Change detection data
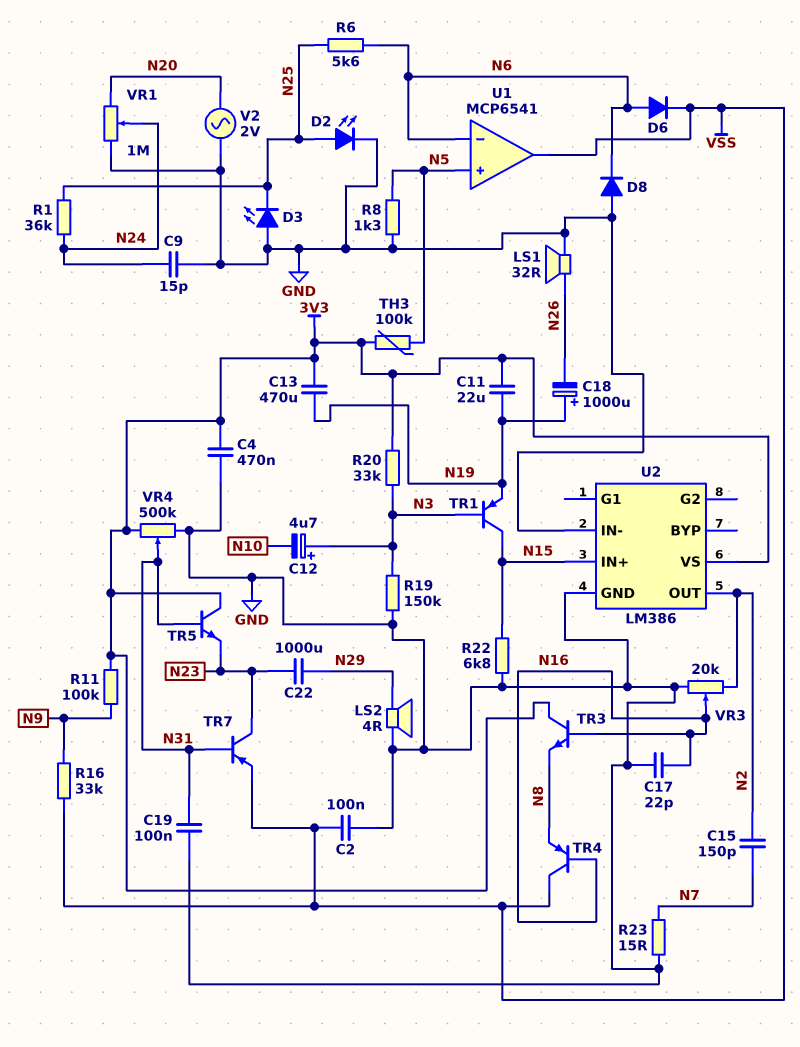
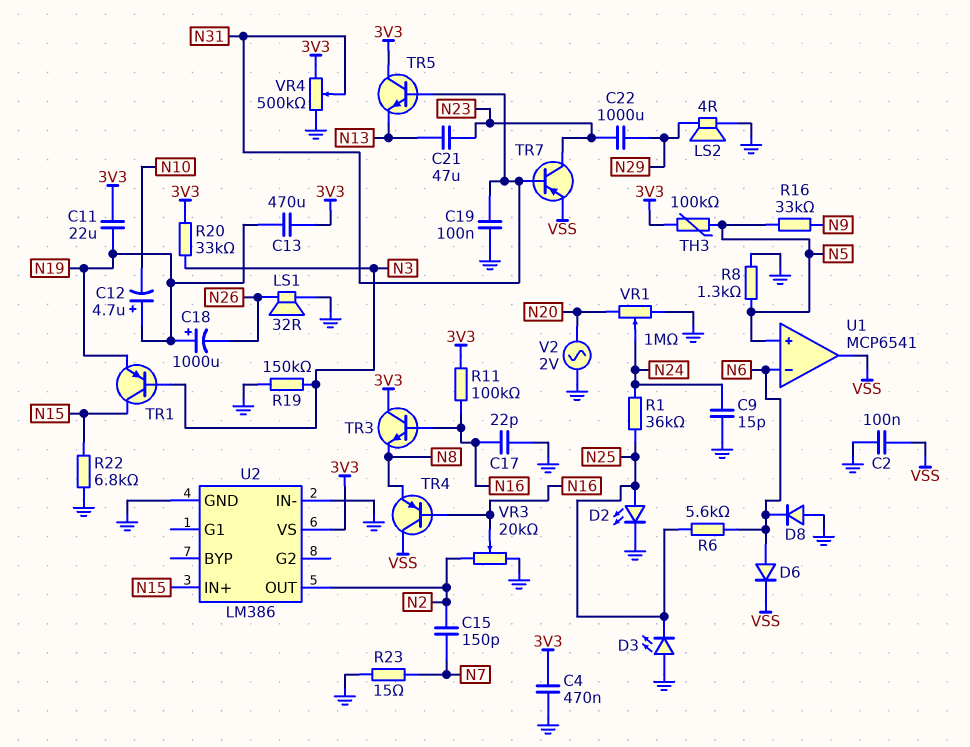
C12: 4.7uF (plus N3, minus N10) -> 4.7uF (plus N19, minus N10)
C21: none -> 47uF (N13, N23)
R11: 100k (3V3, N9) -> 100k (3V3, N16)
R16: 33k (N9, VSS) -> 33k (N5, N9)
TR5: NPN (B N31, C 3V3, E N23) -> NPN (B N31, C 3V3, E N13)

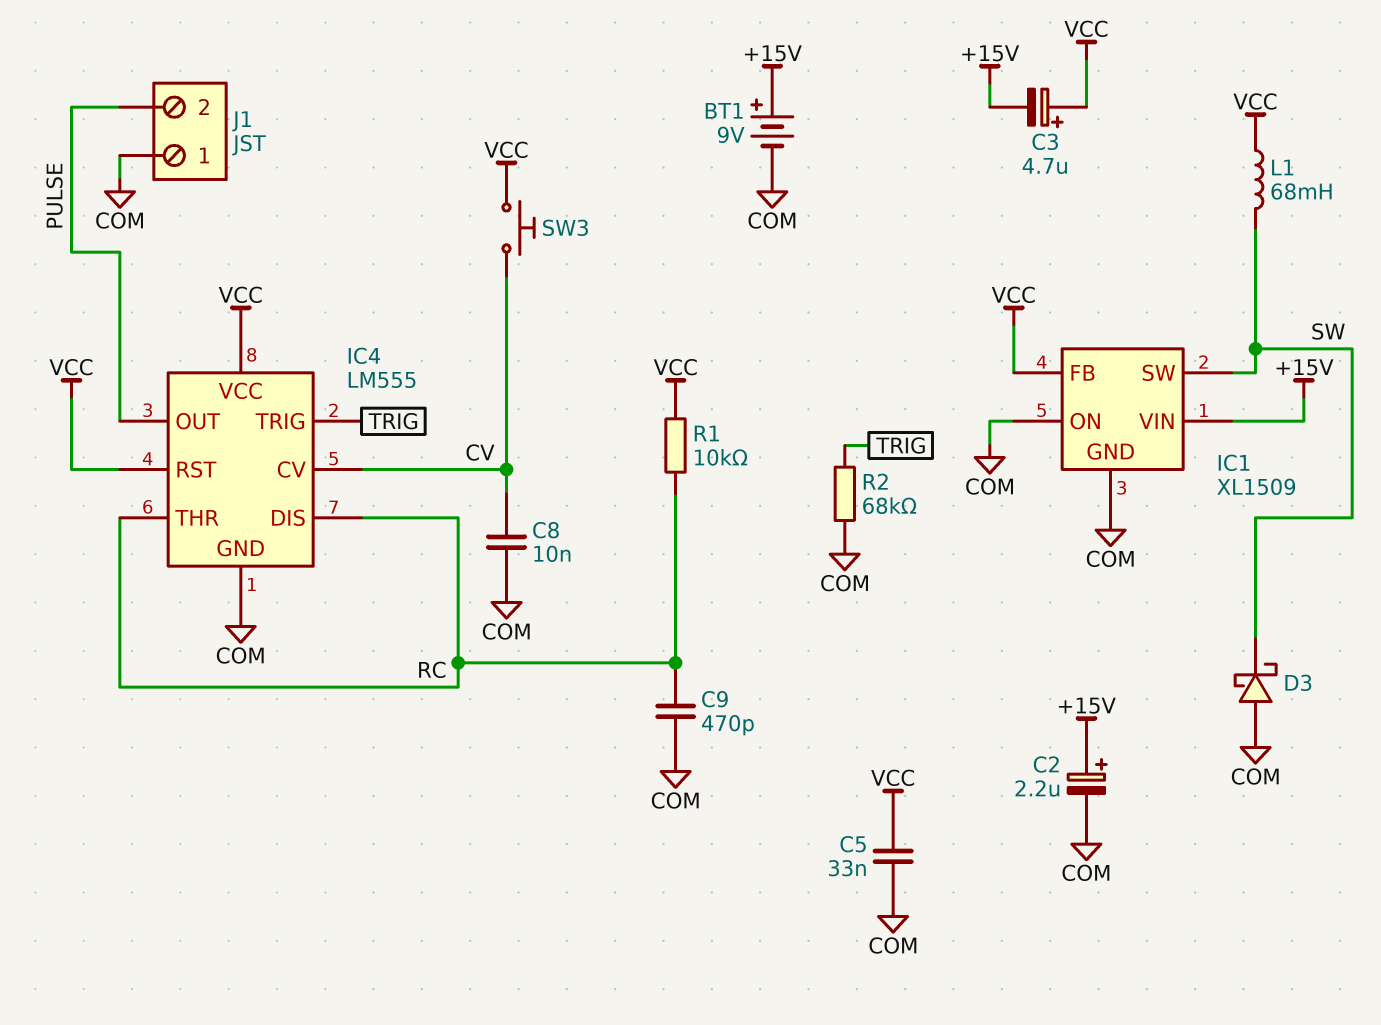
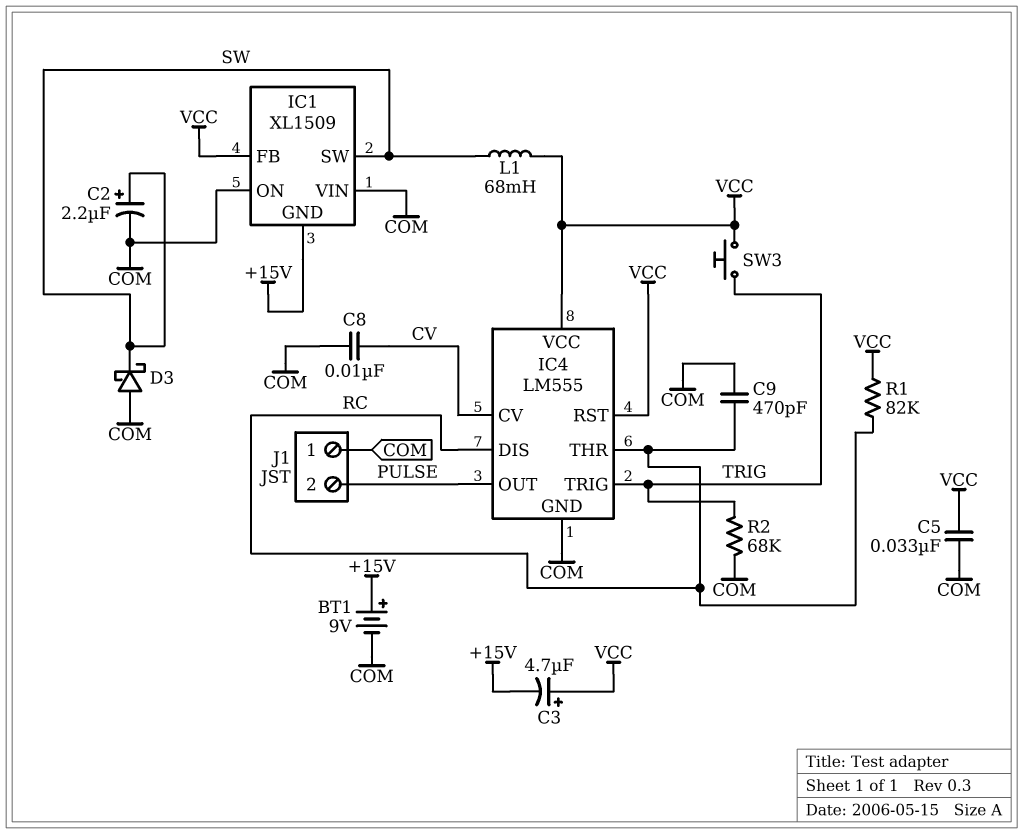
C2: 2.2uF (plus +15V, minus COM) -> 2.2uF (plus SW, minus COM)
IC1 pin GND: COM -> +15V
IC1 pin VIN: +15V -> COM
R1: 10k (RC, VCC) -> 82k (RC, VCC)
SW3: button (CV, VCC) -> button (TRIG, VCC)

* THE TASK:
Every line from the one containing "IC1 pin VIN: +15V -> COM" to the end of the entries must be set down exactly, with none omitted and none added.

* SOLVED PROBLEM:
IC1 pin VIN: +15V -> COM
R1: 10k (RC, VCC) -> 82k (RC, VCC)
SW3: button (CV, VCC) -> button (TRIG, VCC)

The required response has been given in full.